_Goal of the exercise_
The first line of the listing opens the range and the line with "delete | brown_glue_stick" closes it; repeat those lines and all between them word for word, leaving out the pictures.
══ Source material
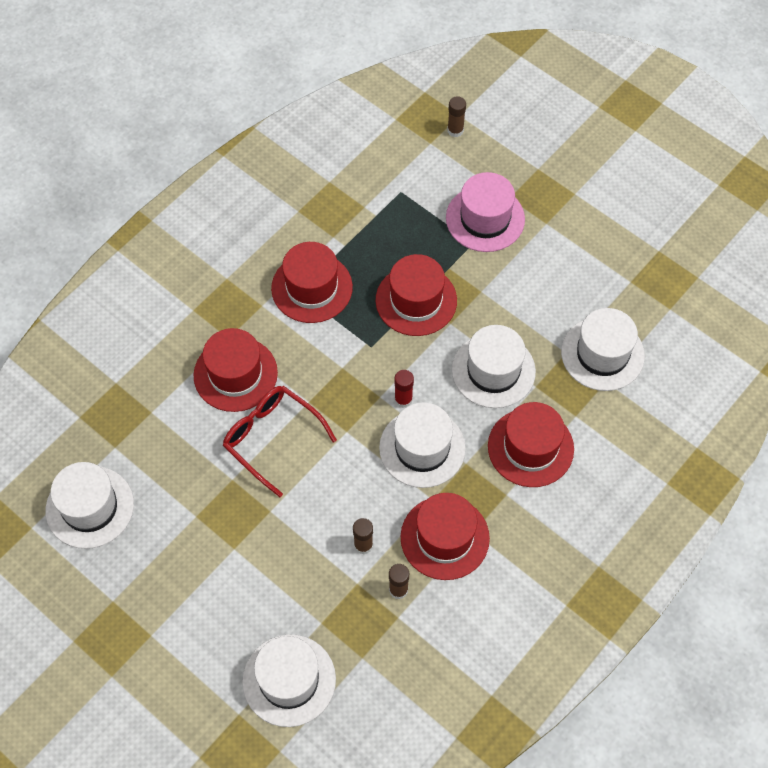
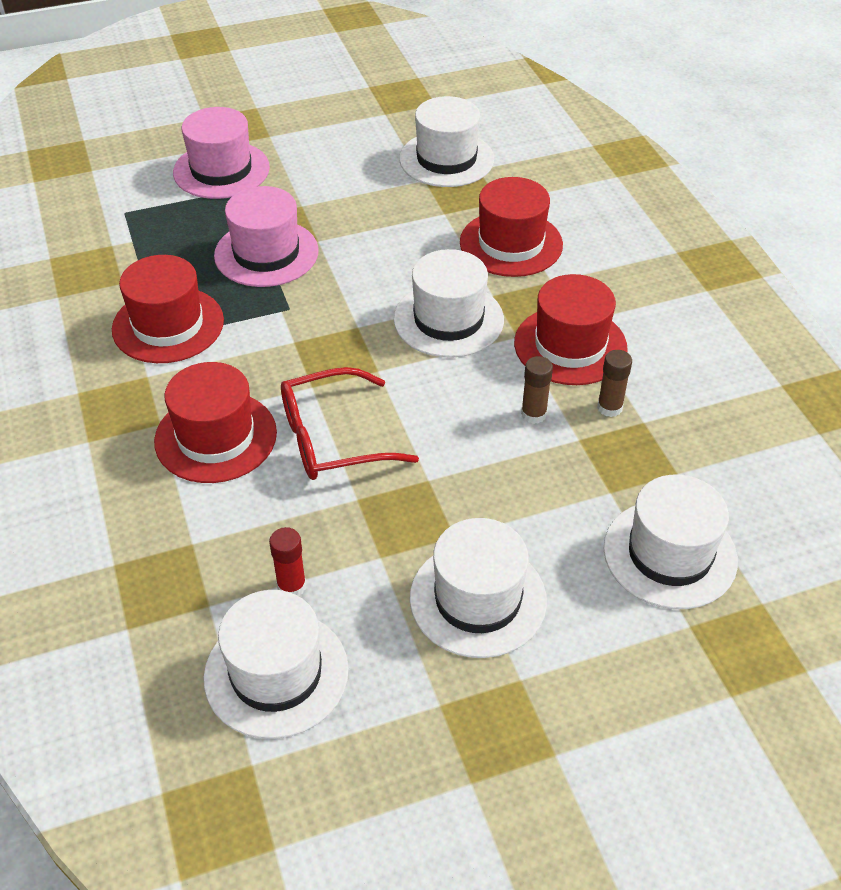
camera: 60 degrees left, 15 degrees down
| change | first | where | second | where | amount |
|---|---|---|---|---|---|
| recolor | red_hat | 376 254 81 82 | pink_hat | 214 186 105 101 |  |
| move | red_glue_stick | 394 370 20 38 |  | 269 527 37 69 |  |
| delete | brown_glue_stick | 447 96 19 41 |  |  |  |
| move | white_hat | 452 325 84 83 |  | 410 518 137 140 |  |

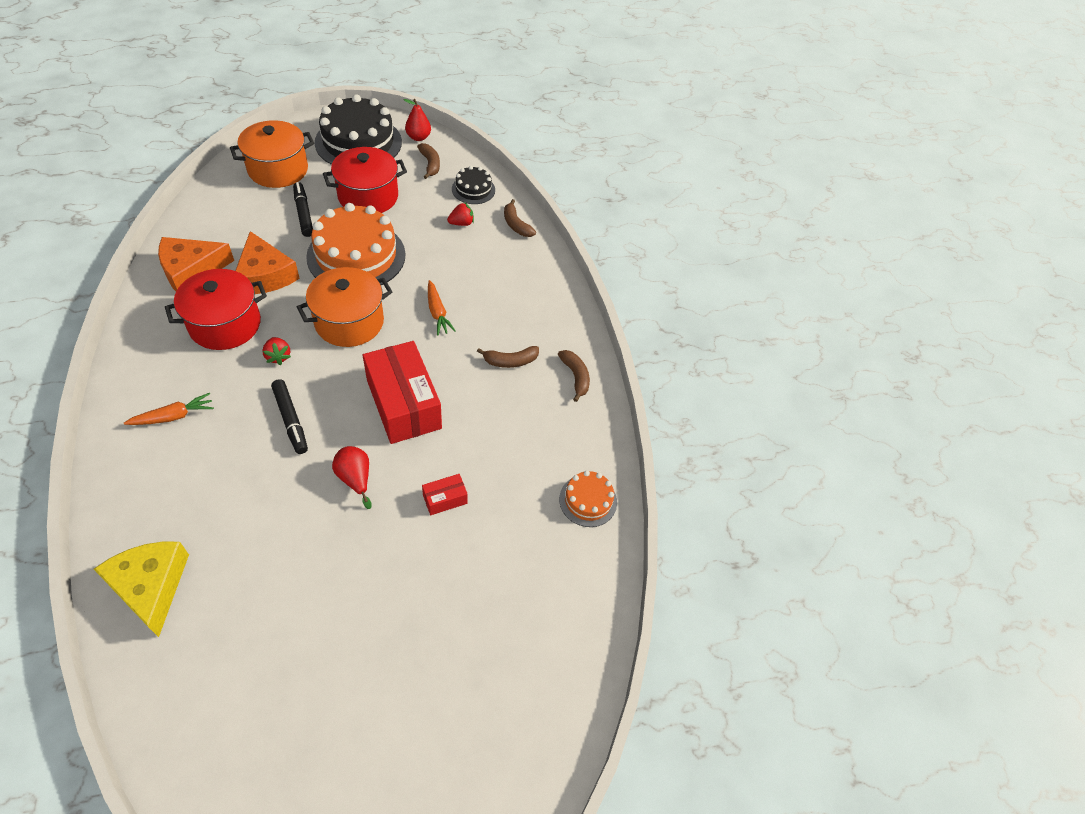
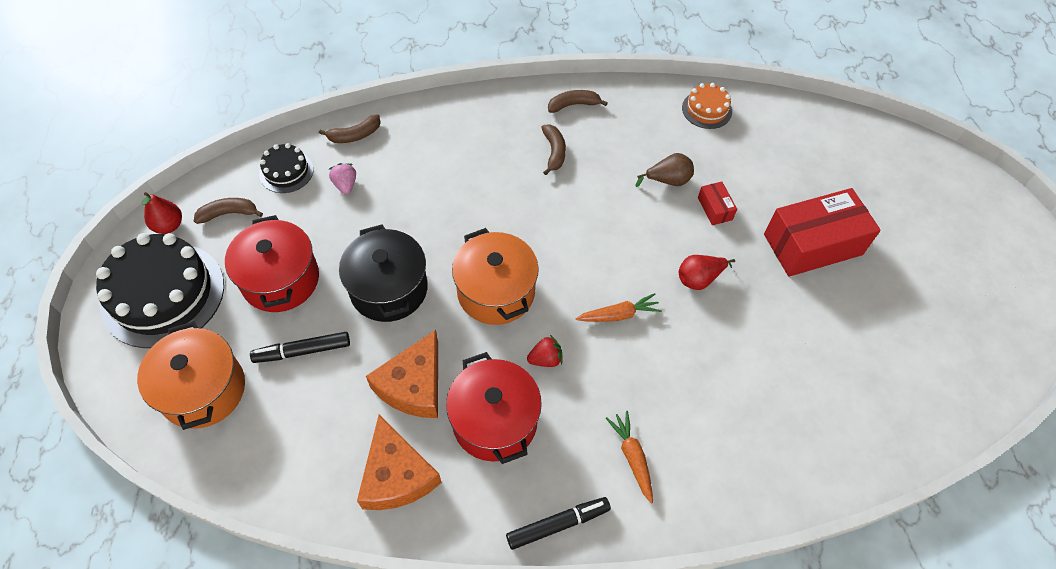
camera: 80 degrees left, 5 degrees up
| change | first | where | second | where | amount |
|---|---|---|---|---|---|
| delete | yellow_cheese | 94 541 95 96 |  |  |  |
| rotate | orange_cheese | 235 231 65 63 |  | 366 330 72 88 | 135 degrees clockwise |
| move | black_marker | 271 379 37 75 |  | 506 497 105 53 |  |
| replace | orange_cake | 306 203 99 82 | black_pot | 339 224 89 98 |  |
| move | red_box | 363 341 79 103 |  | 764 188 117 89 |  |
| move | orange_carrot | 428 280 28 55 |  | 575 293 87 29 |  |
| recolor | red_strawberry | 447 202 27 24 | pink_strawberry | 329 163 27 32 |  |
| insert |  |  | brown_pear | 635 153 59 34 |  |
════
_Answer for this exercise_
camera: 60 degrees left, 15 degrees down
| change | first | where | second | where | amount |
|---|---|---|---|---|---|
| recolor | red_hat | 376 254 81 82 | pink_hat | 214 186 105 101 |  |
| move | red_glue_stick | 394 370 20 38 |  | 269 527 37 69 |  |
| delete | brown_glue_stick | 447 96 19 41 |  |  |  |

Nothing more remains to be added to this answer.